Records shown Block Start
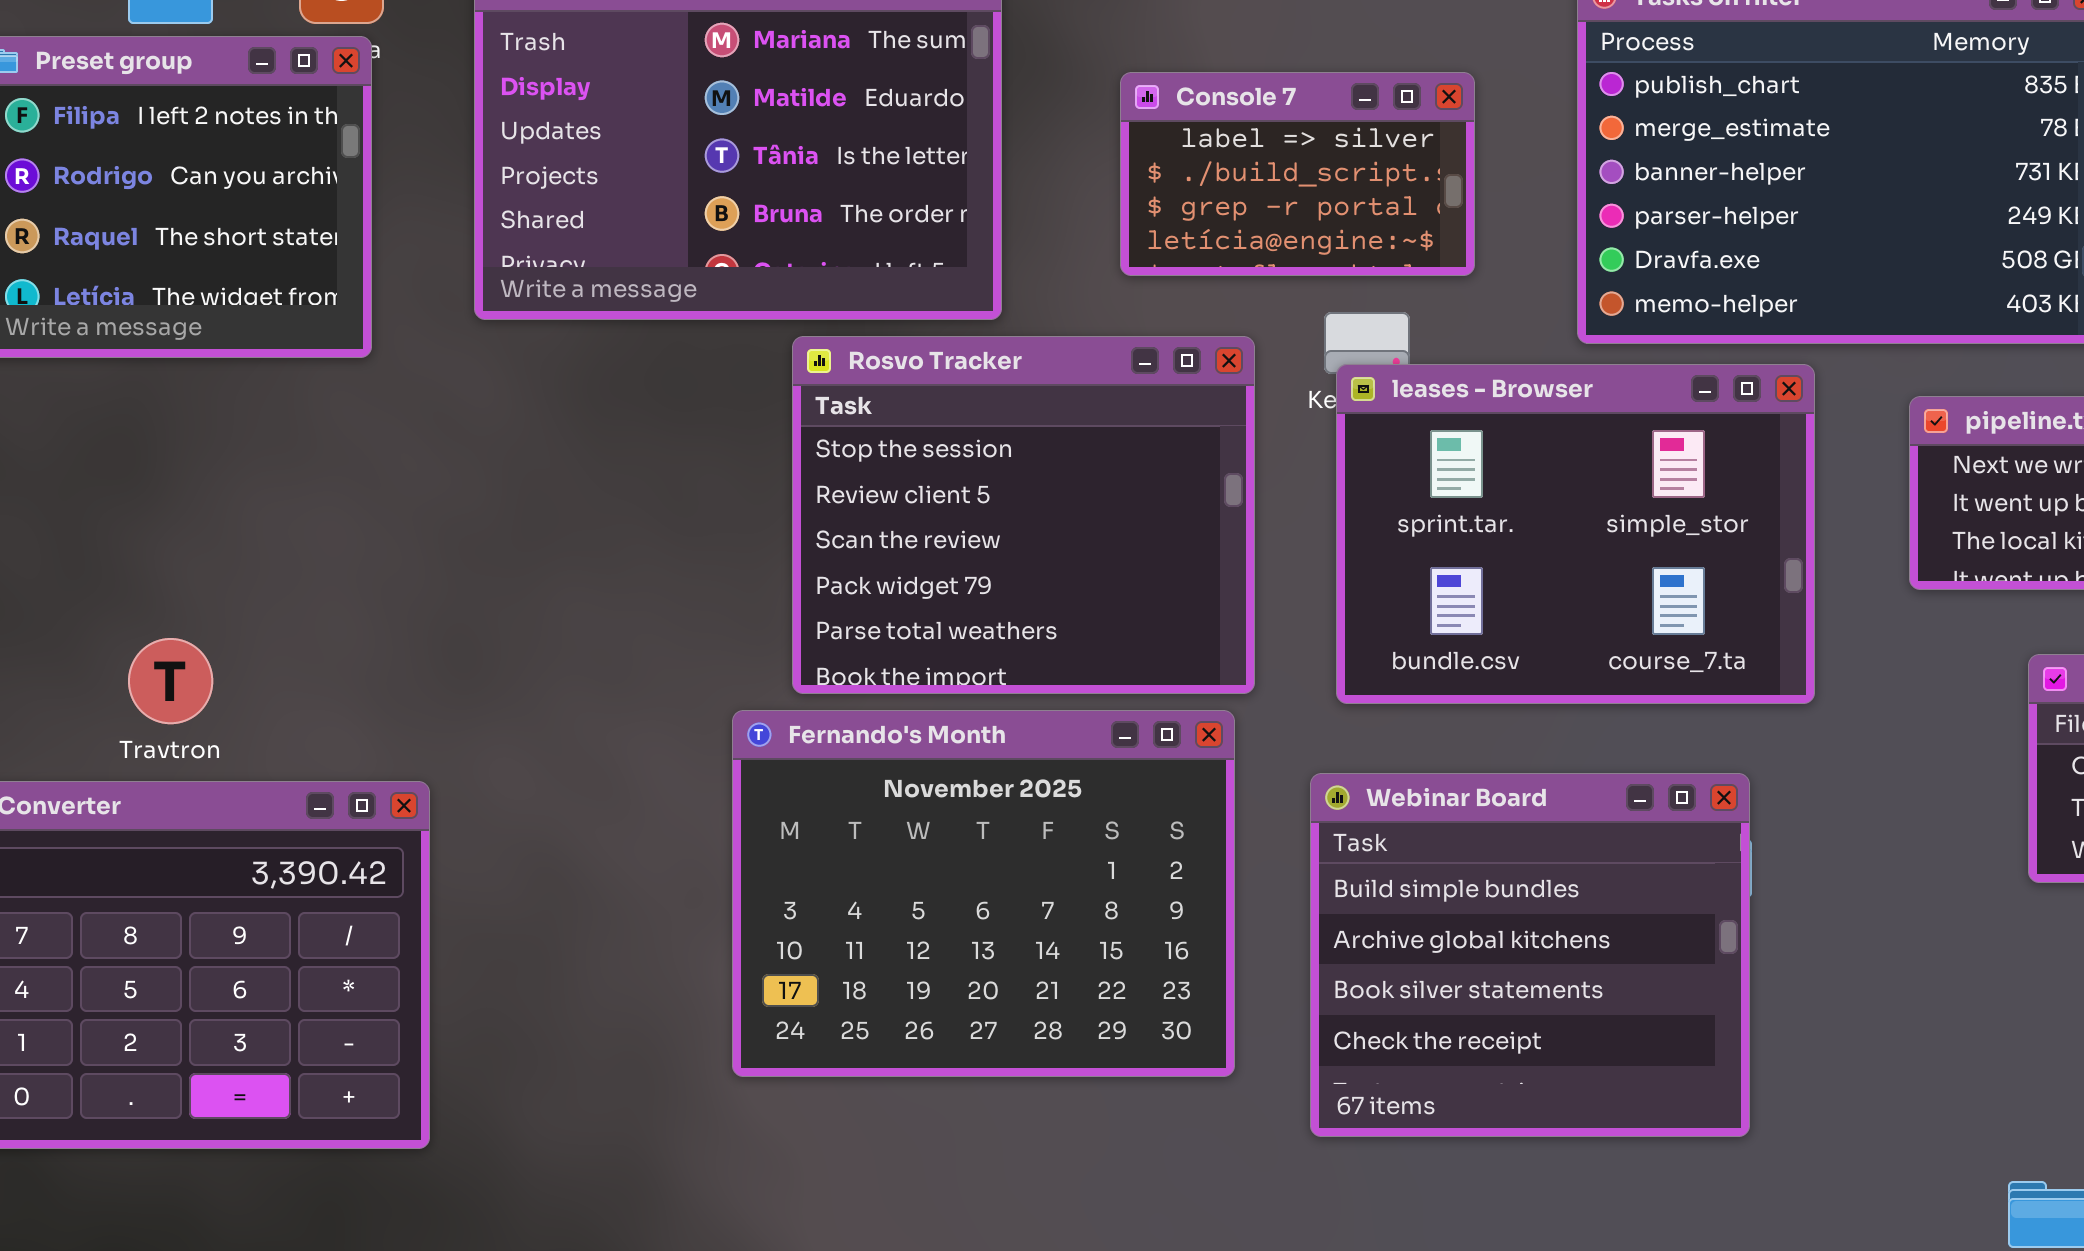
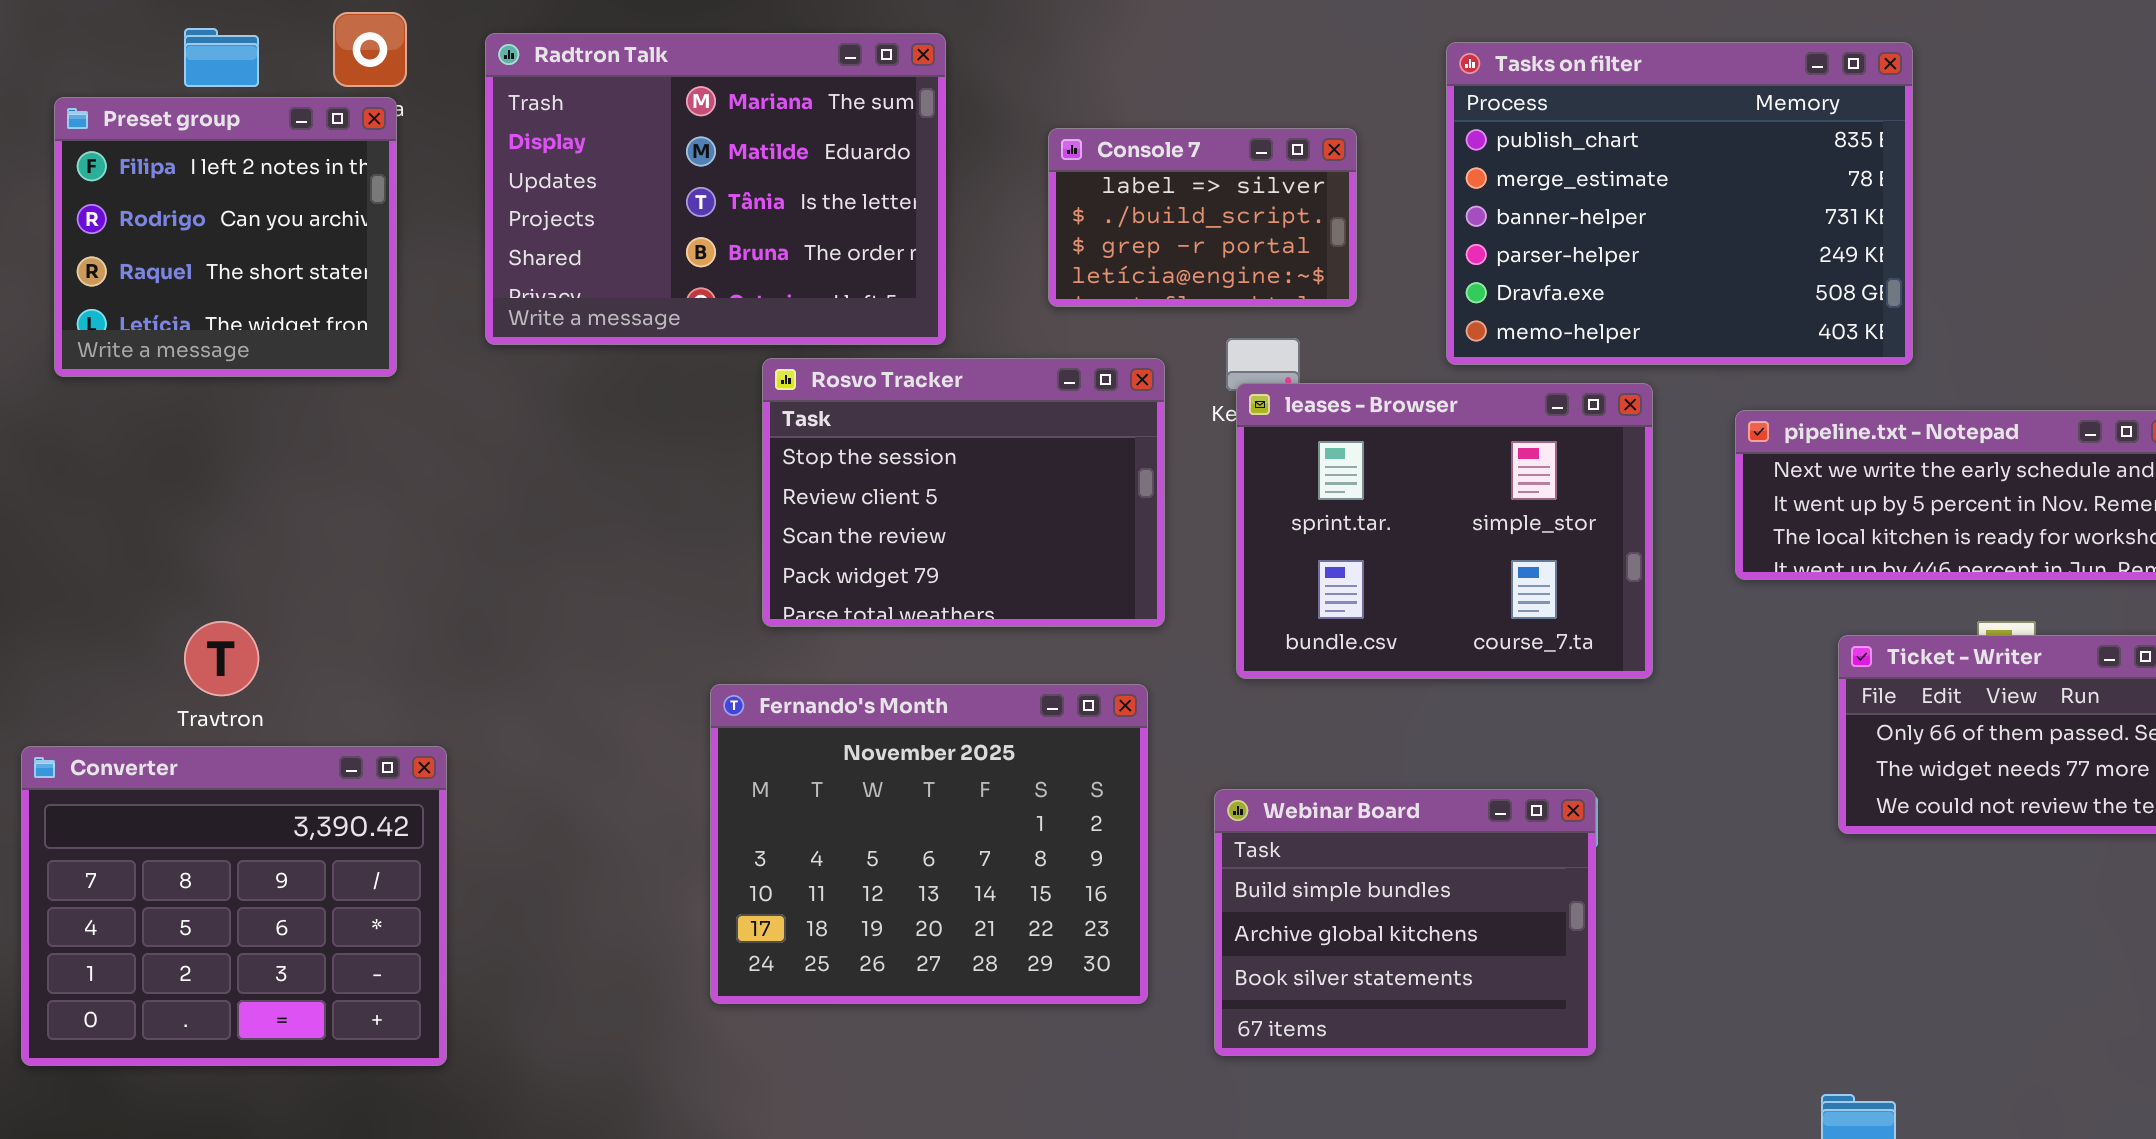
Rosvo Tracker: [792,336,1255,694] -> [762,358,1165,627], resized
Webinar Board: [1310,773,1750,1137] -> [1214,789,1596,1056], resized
Records shown Block End
Records shown Block Start
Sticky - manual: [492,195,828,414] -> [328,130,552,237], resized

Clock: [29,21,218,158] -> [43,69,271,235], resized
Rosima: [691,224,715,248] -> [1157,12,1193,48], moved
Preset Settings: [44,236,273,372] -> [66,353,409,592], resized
Records shown Block End
→ Work to be completed: In your answer, include only the lines above starting at the line that holds "Rosvo Tracker: [792,336,1255,694]" and ending at the line that holds "Webinar Board: [1310,773,1750,1137]", copied exactly.

→ Exercise solution:
Rosvo Tracker: [792,336,1255,694] -> [762,358,1165,627], resized
Webinar Board: [1310,773,1750,1137] -> [1214,789,1596,1056], resized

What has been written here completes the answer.